Your assignment: Note each line of the entries that includes "grey". Then copy those lines.

Dataset excerpts:
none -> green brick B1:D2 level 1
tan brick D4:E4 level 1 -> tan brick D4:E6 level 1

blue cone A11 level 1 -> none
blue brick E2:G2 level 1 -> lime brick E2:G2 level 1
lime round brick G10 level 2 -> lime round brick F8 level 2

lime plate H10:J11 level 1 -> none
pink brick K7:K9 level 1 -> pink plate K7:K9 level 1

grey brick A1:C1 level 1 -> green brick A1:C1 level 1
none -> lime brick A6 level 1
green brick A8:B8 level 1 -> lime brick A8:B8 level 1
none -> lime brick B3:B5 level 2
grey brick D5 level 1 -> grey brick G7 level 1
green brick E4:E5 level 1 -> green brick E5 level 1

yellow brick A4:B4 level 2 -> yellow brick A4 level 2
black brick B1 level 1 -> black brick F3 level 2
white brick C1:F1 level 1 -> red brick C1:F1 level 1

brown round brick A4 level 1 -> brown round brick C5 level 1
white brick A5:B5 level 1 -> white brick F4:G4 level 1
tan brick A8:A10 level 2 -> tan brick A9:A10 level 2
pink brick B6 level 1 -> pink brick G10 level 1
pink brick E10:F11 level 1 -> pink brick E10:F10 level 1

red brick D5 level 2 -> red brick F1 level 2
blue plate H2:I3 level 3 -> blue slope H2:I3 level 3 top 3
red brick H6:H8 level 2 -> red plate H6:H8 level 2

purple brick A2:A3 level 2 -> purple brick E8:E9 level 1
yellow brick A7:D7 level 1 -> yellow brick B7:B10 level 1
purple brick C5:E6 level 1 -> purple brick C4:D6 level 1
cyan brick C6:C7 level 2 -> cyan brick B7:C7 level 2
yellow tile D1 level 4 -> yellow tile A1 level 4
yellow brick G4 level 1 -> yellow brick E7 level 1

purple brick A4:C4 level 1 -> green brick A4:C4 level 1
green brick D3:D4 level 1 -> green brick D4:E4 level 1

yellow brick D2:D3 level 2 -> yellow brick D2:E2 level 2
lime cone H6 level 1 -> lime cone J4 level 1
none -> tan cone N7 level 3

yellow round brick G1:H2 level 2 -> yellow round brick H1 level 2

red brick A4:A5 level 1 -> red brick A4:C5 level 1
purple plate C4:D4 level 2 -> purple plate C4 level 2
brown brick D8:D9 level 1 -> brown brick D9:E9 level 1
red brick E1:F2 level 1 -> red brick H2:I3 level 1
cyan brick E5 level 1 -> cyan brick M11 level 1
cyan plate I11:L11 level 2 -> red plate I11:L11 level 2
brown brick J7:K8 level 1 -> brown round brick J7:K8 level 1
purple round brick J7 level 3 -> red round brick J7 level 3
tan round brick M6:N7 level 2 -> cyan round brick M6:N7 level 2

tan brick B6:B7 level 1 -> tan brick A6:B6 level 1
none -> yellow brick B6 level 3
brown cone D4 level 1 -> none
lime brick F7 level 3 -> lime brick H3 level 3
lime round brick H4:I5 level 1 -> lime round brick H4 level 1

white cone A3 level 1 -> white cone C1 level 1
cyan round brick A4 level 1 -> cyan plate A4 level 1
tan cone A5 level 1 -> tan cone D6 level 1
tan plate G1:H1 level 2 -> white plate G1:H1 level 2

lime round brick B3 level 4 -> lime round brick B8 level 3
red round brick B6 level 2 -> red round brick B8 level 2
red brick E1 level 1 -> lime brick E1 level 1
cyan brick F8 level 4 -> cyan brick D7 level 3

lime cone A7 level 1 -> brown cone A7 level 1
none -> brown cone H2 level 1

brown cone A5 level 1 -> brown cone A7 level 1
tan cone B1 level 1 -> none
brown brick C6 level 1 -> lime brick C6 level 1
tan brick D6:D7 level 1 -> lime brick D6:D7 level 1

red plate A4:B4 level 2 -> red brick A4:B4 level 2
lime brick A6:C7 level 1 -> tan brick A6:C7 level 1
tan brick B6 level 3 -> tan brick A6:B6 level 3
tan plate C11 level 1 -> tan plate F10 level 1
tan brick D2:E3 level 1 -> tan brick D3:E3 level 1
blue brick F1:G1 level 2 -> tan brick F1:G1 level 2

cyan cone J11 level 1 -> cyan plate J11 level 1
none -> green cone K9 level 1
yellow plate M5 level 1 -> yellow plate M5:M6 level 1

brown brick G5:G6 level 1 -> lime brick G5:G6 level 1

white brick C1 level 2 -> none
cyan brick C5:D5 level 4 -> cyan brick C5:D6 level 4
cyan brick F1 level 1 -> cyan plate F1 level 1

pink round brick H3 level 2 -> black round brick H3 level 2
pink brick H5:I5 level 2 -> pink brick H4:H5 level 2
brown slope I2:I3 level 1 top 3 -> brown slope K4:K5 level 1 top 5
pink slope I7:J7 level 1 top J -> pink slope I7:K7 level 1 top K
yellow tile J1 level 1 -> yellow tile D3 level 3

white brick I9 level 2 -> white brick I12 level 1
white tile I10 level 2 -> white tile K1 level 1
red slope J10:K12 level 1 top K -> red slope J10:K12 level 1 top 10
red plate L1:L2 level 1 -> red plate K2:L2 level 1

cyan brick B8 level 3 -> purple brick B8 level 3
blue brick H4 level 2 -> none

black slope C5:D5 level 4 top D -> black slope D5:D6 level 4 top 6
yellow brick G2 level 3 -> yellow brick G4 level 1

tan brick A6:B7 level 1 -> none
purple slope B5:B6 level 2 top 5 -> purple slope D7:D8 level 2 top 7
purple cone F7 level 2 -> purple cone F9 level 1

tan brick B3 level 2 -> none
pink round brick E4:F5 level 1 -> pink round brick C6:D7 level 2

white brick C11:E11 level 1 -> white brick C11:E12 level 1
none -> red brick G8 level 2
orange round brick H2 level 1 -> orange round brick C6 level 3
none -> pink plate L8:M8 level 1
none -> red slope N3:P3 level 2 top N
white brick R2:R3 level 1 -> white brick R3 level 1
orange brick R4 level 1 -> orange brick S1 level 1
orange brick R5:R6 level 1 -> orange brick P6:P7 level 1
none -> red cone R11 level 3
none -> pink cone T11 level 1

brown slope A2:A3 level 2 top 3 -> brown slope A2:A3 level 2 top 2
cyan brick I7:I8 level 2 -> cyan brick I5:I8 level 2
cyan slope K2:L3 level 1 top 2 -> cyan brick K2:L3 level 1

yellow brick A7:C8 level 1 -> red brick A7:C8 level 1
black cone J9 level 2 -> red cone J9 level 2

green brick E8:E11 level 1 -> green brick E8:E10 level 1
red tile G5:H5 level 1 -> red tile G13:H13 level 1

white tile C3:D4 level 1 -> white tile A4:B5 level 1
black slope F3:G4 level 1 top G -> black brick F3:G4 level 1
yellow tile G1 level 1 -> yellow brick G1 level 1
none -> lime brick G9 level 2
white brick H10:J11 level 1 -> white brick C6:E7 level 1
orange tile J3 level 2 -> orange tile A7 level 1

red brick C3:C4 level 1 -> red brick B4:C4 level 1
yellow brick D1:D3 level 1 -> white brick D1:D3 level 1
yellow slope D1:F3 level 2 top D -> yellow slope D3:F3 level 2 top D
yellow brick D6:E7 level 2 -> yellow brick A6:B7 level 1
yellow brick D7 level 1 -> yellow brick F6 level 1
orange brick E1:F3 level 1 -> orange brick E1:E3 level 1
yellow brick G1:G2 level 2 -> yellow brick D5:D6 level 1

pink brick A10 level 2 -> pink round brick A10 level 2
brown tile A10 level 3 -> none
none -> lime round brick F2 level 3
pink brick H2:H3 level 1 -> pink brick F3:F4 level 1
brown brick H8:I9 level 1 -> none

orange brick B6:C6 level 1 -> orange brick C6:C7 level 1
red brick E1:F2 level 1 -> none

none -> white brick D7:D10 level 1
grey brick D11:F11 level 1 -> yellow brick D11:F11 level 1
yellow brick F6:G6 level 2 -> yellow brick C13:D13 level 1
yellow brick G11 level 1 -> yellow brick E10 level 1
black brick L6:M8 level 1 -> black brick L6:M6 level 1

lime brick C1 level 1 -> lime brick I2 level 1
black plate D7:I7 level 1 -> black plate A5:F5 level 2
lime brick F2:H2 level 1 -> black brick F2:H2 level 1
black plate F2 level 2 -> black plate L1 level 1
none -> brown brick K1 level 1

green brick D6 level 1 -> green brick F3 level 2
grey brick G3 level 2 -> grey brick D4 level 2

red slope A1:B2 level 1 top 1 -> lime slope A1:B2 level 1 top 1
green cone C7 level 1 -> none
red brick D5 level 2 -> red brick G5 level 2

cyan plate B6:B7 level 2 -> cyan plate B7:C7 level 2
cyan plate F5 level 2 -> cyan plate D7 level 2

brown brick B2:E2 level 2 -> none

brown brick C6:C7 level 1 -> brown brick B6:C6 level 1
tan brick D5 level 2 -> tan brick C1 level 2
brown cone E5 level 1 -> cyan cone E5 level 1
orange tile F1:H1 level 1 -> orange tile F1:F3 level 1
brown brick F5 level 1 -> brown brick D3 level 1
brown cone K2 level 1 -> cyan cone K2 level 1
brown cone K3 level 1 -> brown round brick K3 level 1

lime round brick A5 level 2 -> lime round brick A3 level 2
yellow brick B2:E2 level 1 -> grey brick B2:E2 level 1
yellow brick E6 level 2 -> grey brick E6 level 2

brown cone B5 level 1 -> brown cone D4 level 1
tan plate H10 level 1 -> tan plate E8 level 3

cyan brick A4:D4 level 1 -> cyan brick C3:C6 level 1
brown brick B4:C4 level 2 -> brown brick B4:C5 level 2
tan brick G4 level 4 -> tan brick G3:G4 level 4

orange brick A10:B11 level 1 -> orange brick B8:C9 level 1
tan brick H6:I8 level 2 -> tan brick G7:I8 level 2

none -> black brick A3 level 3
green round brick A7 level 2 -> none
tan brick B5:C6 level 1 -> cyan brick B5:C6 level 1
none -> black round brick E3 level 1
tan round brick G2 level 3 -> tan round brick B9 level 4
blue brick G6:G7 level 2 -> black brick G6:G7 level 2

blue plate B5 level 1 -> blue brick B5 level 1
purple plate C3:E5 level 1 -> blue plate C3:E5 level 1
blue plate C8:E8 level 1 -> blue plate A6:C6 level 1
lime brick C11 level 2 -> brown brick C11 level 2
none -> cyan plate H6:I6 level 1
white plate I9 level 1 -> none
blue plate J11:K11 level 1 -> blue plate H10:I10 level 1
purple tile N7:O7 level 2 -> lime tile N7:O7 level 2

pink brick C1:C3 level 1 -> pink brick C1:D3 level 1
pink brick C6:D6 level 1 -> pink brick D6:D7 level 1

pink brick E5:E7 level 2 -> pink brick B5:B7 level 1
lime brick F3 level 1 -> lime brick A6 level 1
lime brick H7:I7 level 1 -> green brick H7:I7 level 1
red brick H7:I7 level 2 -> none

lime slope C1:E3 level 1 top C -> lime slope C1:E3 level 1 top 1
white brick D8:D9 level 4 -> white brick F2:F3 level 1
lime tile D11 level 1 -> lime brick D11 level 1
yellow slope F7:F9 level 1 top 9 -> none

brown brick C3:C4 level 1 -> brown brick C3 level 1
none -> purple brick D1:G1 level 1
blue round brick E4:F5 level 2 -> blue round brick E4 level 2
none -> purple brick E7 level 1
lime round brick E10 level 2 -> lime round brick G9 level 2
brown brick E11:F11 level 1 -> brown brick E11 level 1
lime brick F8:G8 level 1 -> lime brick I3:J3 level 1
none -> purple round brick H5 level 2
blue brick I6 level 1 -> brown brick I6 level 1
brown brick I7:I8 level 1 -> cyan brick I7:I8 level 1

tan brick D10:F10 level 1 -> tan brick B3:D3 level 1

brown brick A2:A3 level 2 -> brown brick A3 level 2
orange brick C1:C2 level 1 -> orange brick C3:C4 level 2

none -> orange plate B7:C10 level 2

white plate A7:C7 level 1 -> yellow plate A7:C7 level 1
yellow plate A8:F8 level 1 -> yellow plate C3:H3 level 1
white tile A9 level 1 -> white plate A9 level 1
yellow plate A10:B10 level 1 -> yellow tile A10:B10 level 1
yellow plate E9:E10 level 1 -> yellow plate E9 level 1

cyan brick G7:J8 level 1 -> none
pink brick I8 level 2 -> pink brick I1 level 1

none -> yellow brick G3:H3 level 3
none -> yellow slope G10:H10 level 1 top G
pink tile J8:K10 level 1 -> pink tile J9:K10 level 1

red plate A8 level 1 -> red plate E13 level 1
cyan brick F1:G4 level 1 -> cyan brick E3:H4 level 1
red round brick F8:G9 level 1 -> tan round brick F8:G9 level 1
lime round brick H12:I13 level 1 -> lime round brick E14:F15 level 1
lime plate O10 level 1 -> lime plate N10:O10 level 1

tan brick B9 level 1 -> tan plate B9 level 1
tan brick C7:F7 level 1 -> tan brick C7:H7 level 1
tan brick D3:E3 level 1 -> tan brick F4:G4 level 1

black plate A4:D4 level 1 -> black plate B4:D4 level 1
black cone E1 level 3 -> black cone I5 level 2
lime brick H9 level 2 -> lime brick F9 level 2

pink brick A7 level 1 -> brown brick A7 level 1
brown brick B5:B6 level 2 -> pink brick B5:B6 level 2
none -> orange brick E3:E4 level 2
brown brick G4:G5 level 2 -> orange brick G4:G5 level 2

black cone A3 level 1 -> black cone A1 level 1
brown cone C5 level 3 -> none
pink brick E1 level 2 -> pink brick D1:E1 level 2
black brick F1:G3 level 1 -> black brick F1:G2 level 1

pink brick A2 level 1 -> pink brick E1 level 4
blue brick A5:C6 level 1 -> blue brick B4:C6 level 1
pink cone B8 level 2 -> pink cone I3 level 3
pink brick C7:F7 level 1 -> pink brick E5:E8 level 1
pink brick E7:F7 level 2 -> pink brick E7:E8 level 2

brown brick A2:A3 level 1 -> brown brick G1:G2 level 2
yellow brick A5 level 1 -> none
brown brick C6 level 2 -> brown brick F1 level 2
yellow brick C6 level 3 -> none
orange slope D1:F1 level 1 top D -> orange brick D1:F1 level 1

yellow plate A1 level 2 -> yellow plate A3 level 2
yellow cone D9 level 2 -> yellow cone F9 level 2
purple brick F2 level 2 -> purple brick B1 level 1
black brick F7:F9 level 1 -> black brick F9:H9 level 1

Exercise result:
grey brick A1:C1 level 1 -> green brick A1:C1 level 1
grey brick D5 level 1 -> grey brick G7 level 1
grey brick D11:F11 level 1 -> yellow brick D11:F11 level 1
grey brick G3 level 2 -> grey brick D4 level 2
yellow brick B2:E2 level 1 -> grey brick B2:E2 level 1
yellow brick E6 level 2 -> grey brick E6 level 2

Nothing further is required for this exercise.